##### GIVEN DATA #####
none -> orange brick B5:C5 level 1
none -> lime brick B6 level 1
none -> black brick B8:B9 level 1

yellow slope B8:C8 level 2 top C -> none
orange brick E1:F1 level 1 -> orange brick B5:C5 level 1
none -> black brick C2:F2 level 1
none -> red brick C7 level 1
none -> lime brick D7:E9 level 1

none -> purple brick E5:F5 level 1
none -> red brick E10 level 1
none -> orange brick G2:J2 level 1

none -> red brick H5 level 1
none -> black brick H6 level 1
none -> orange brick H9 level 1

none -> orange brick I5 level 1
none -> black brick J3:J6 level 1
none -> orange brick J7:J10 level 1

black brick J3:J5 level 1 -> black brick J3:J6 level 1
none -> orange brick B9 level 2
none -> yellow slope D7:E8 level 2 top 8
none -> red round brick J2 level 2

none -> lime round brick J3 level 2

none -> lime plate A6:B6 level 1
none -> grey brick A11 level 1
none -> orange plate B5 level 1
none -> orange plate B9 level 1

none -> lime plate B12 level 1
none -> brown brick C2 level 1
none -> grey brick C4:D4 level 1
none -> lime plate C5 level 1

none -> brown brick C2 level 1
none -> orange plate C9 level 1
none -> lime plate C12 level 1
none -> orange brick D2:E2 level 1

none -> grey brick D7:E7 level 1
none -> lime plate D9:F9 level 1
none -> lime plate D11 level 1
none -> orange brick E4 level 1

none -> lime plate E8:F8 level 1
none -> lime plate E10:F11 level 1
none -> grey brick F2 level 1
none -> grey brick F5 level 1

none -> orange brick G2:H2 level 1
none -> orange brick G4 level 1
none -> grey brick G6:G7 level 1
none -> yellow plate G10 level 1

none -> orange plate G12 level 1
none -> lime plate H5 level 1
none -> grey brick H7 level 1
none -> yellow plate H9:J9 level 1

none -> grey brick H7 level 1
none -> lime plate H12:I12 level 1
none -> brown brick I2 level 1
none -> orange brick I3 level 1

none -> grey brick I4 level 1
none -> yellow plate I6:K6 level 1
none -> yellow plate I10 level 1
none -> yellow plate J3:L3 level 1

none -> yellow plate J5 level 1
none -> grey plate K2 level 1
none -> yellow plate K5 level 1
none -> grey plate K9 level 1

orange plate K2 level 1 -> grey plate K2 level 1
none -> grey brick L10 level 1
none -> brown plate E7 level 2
#####
# [HOW TO COMPLETE THIS TASK]
Reply with an exact copy of the lines running from the one containing "none -> orange brick B9 level 2" through the end of the entries above, both ends included.

# [WRITTEN REPLY]
none -> orange brick B9 level 2
none -> yellow slope D7:E8 level 2 top 8
none -> red round brick J2 level 2

none -> lime round brick J3 level 2

none -> lime plate A6:B6 level 1
none -> grey brick A11 level 1
none -> orange plate B5 level 1
none -> orange plate B9 level 1

none -> lime plate B12 level 1
none -> brown brick C2 level 1
none -> grey brick C4:D4 level 1
none -> lime plate C5 level 1

none -> brown brick C2 level 1
none -> orange plate C9 level 1
none -> lime plate C12 level 1
none -> orange brick D2:E2 level 1

none -> grey brick D7:E7 level 1
none -> lime plate D9:F9 level 1
none -> lime plate D11 level 1
none -> orange brick E4 level 1

none -> lime plate E8:F8 level 1
none -> lime plate E10:F11 level 1
none -> grey brick F2 level 1
none -> grey brick F5 level 1

none -> orange brick G2:H2 level 1
none -> orange brick G4 level 1
none -> grey brick G6:G7 level 1
none -> yellow plate G10 level 1

none -> orange plate G12 level 1
none -> lime plate H5 level 1
none -> grey brick H7 level 1
none -> yellow plate H9:J9 level 1

none -> grey brick H7 level 1
none -> lime plate H12:I12 level 1
none -> brown brick I2 level 1
none -> orange brick I3 level 1

none -> grey brick I4 level 1
none -> yellow plate I6:K6 level 1
none -> yellow plate I10 level 1
none -> yellow plate J3:L3 level 1

none -> yellow plate J5 level 1
none -> grey plate K2 level 1
none -> yellow plate K5 level 1
none -> grey plate K9 level 1

orange plate K2 level 1 -> grey plate K2 level 1
none -> grey brick L10 level 1
none -> brown plate E7 level 2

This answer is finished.